* Source data
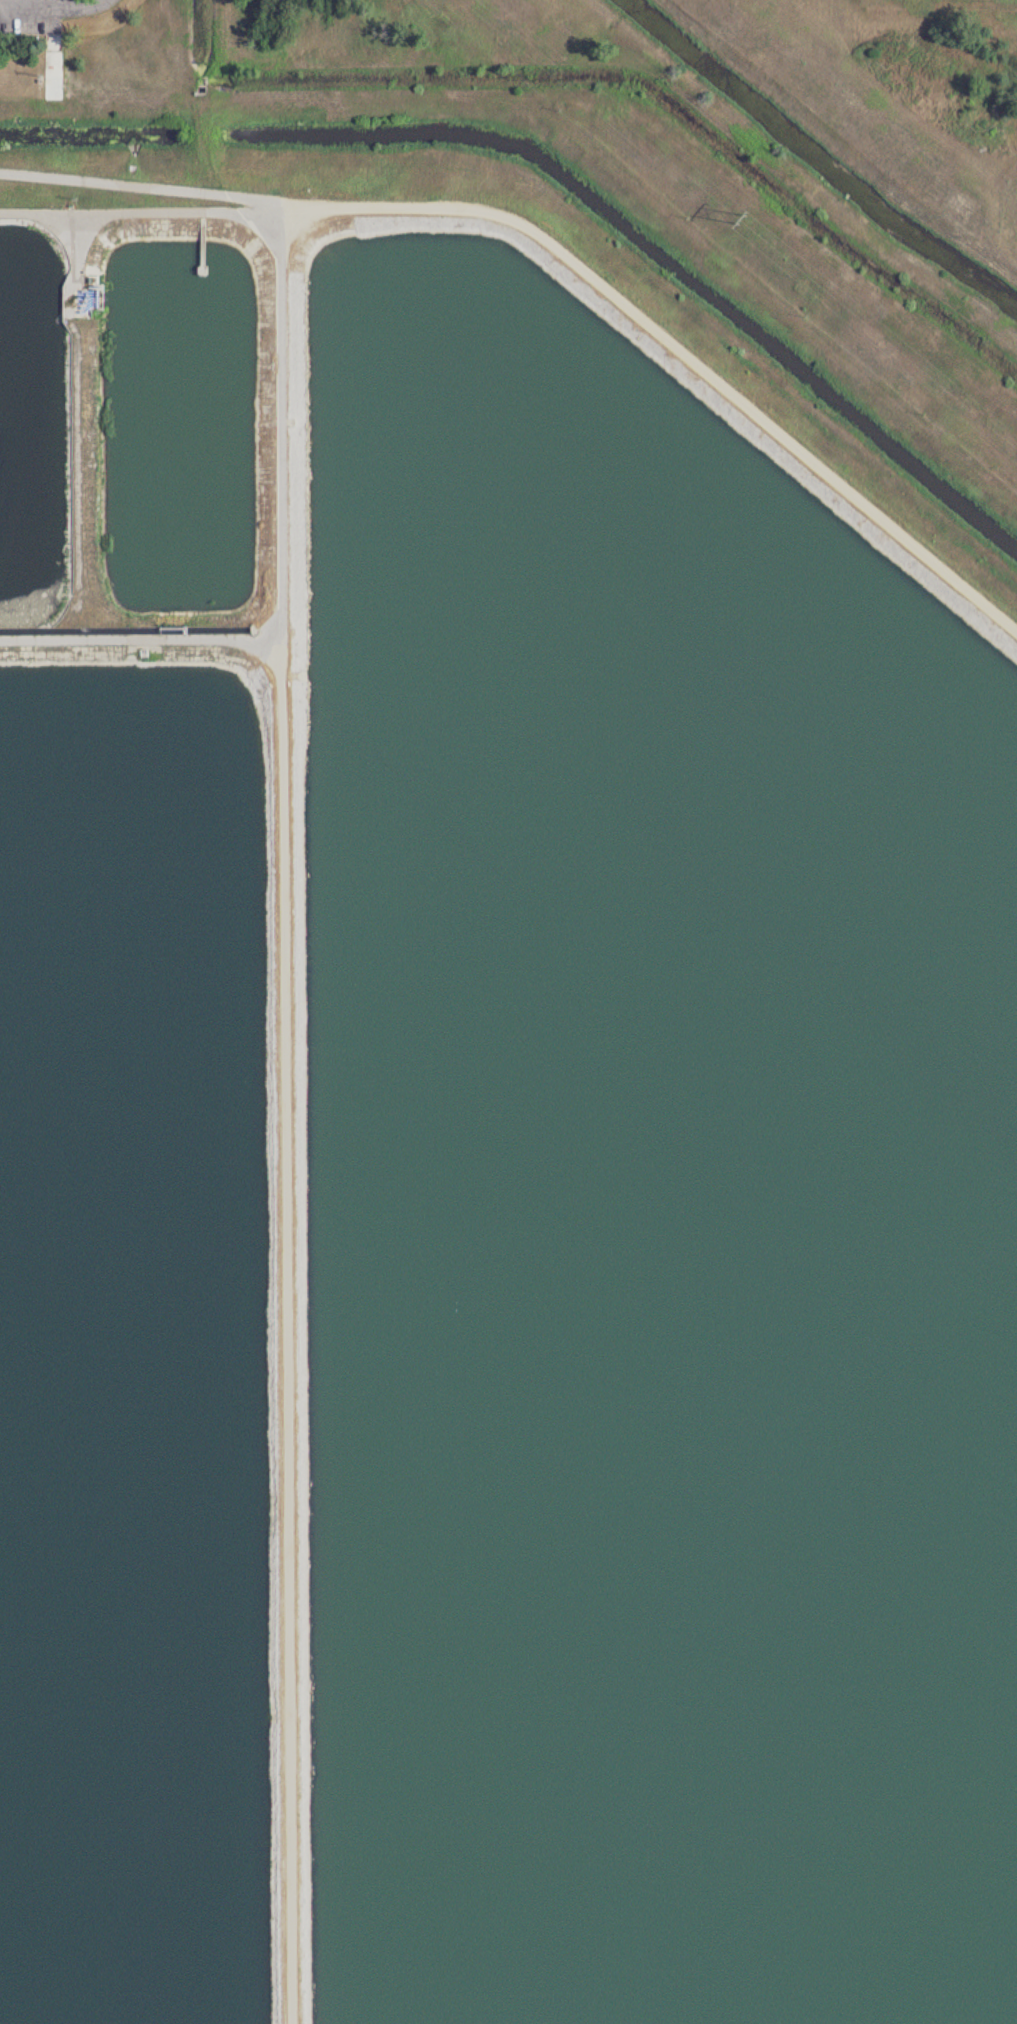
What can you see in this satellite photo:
road: (50, 8)
power tower: (741, 218)
road: (282, 672)
wastewater plant: (508, 1012)

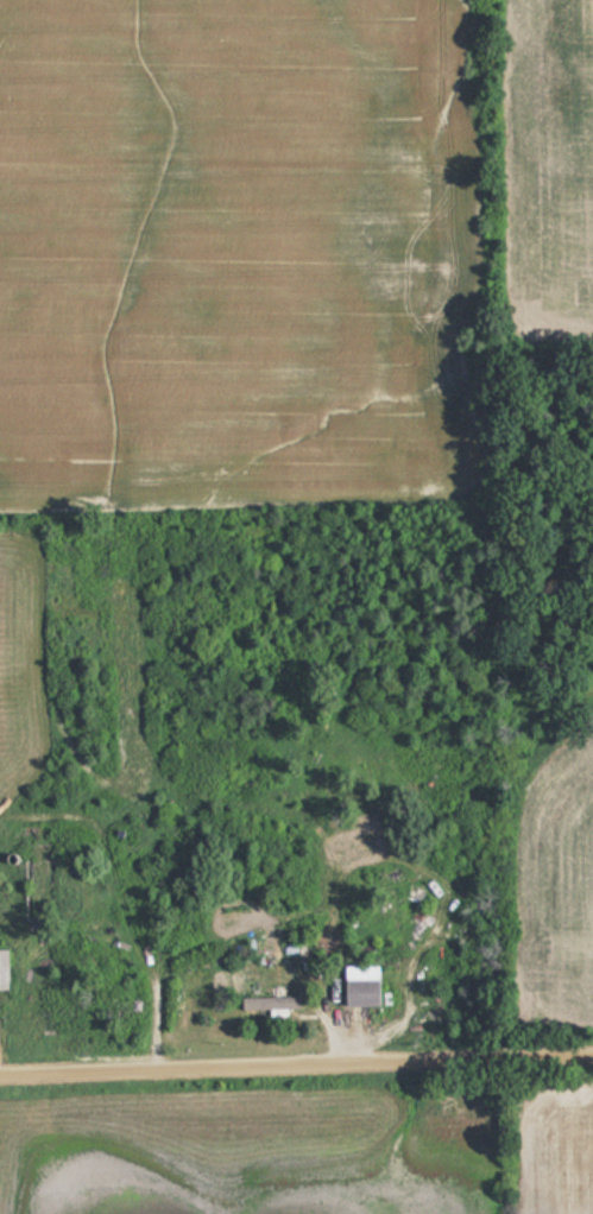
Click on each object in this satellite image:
building: (1, 971)
building: (358, 986)
building: (267, 1003)
road: (296, 1072)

* What you need to do
Transcribe all records verbatim, no pictures.

* Solution for this problem
What can you see in this satellite photo:
road: (50, 8)
power tower: (741, 218)
road: (282, 672)
wastewater plant: (508, 1012)

Click on each object in this satellite image:
building: (1, 971)
building: (358, 986)
building: (267, 1003)
road: (296, 1072)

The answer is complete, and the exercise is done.